* **Listed records**
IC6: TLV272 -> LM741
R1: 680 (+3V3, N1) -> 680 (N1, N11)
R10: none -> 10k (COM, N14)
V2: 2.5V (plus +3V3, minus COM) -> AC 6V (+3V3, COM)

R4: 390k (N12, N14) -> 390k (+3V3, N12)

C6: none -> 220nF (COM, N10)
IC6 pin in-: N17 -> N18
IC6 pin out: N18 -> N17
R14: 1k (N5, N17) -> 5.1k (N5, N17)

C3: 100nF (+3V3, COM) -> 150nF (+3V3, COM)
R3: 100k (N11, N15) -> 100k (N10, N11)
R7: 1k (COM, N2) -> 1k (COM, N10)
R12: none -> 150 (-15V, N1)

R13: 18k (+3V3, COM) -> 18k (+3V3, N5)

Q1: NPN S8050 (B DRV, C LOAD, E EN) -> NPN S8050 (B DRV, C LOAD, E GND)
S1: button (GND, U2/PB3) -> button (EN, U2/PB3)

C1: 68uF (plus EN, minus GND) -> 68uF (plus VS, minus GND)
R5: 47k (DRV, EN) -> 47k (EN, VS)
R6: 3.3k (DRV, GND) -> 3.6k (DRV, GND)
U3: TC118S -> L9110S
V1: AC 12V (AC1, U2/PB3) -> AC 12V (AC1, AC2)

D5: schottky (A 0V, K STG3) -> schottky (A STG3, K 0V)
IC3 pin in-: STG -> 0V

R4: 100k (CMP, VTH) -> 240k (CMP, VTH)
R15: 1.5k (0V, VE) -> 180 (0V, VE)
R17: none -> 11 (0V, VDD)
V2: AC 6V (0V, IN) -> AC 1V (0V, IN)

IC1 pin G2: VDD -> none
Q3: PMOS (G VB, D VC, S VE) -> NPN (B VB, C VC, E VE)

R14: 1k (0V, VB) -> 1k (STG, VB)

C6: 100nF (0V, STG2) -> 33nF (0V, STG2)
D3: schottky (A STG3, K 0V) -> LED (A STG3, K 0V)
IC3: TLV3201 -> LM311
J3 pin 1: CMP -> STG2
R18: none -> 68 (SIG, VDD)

* **The task**
Retype, in the same exact form, the lines of the material above from the line holding "R7: 1k (COM, N2) -> 1k (COM, N10)" through the line holding "S1: button (GND, U2/PB3)".

* **Result of the exercise**
R7: 1k (COM, N2) -> 1k (COM, N10)
R12: none -> 150 (-15V, N1)

R13: 18k (+3V3, COM) -> 18k (+3V3, N5)

Q1: NPN S8050 (B DRV, C LOAD, E EN) -> NPN S8050 (B DRV, C LOAD, E GND)
S1: button (GND, U2/PB3) -> button (EN, U2/PB3)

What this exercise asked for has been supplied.